REQUIREMENT:
What you return should be only the lines in the entries below between the one holding "brown clock: 3 -> 2" and the one holding "green flashlight: 5 -> 7", ends included, with every picture left out.
------ DATASET EXTRACT ------
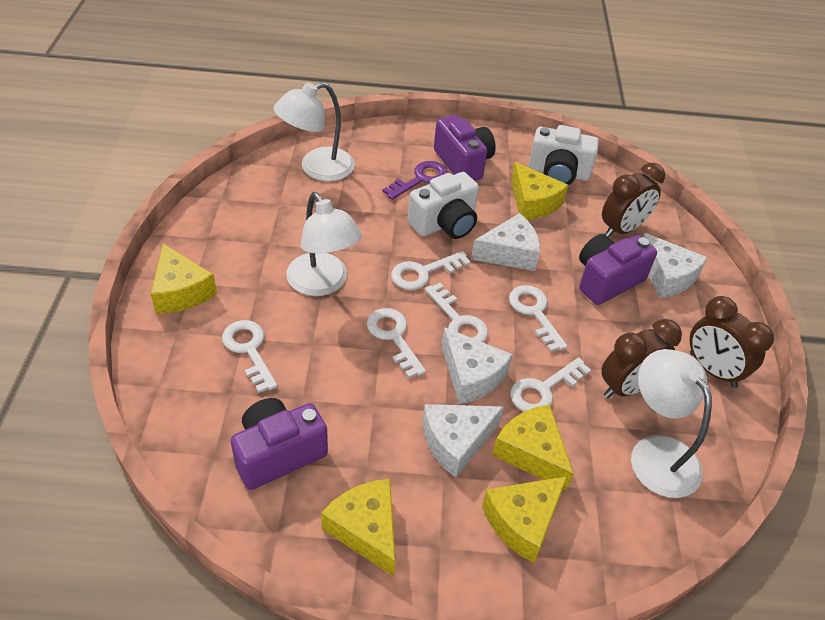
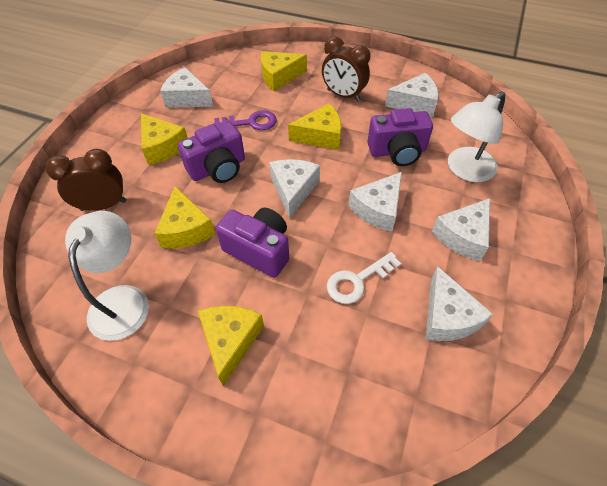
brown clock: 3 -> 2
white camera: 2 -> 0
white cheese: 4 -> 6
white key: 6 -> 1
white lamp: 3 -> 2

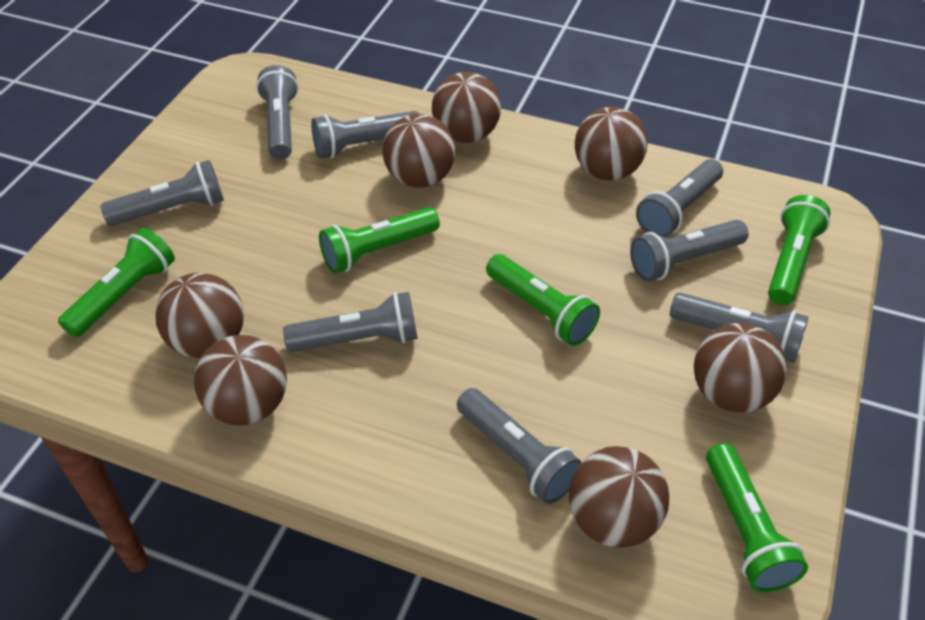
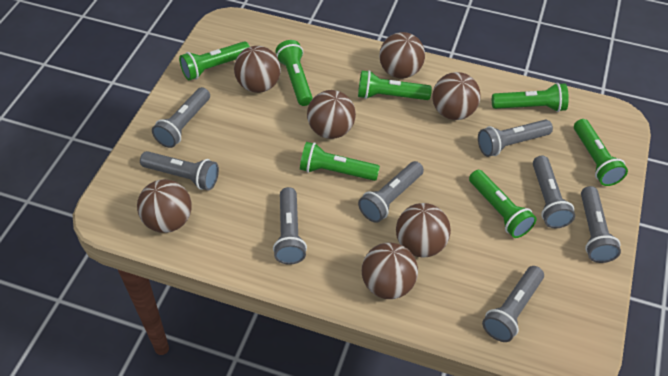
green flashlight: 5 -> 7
------
------ DATASET EXTRACT ------
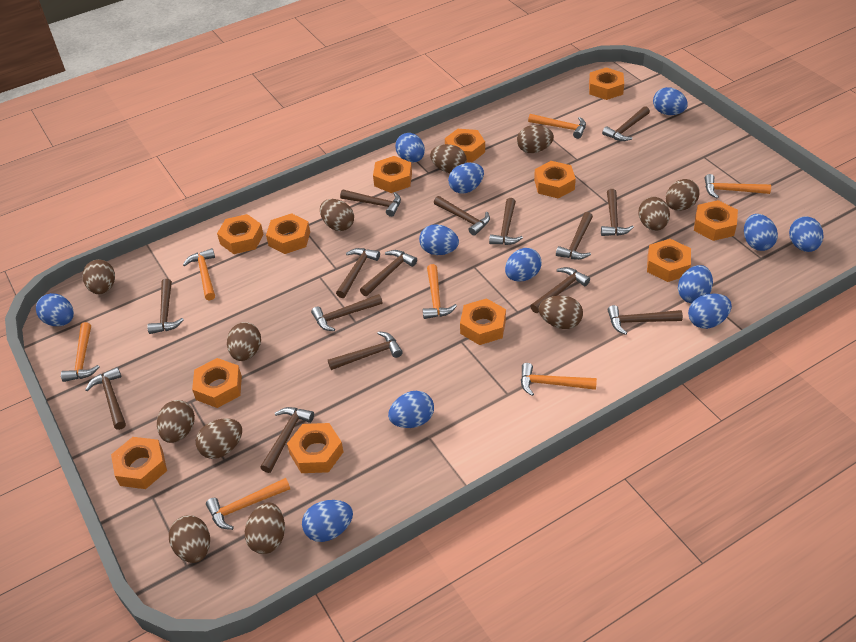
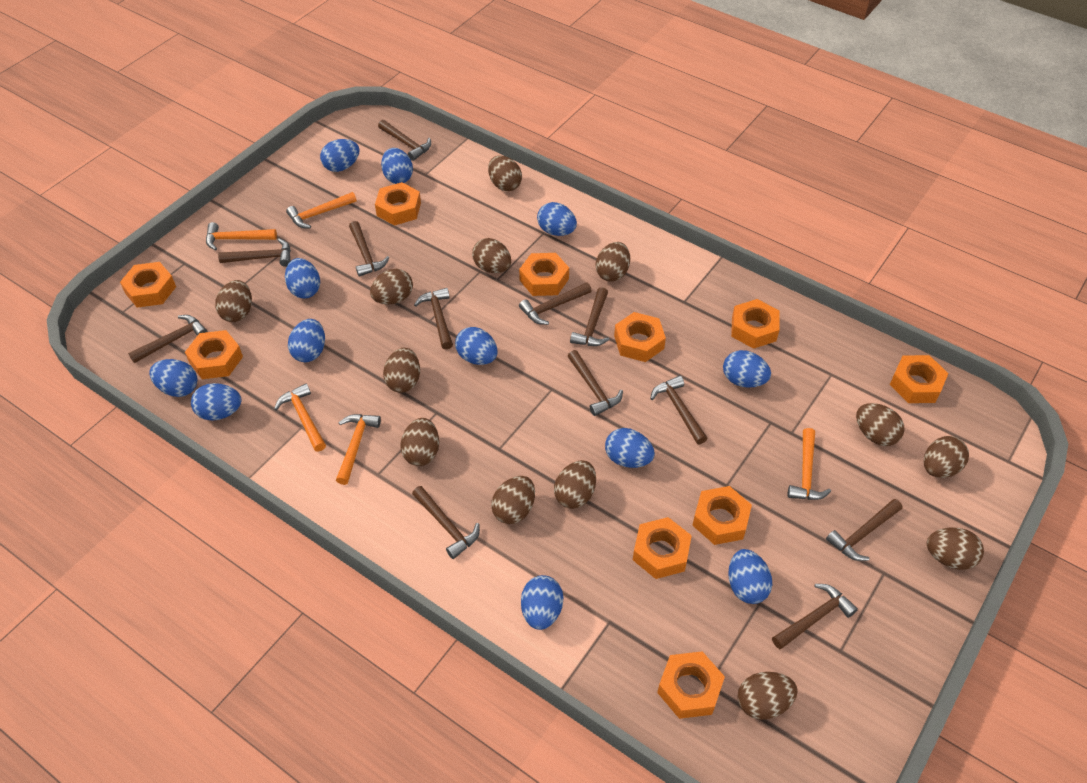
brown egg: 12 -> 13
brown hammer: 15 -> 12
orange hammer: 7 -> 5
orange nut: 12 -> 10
------
RESULT OF THIS EXERCISE:
brown clock: 3 -> 2
white camera: 2 -> 0
white cheese: 4 -> 6
white key: 6 -> 1
white lamp: 3 -> 2

green flashlight: 5 -> 7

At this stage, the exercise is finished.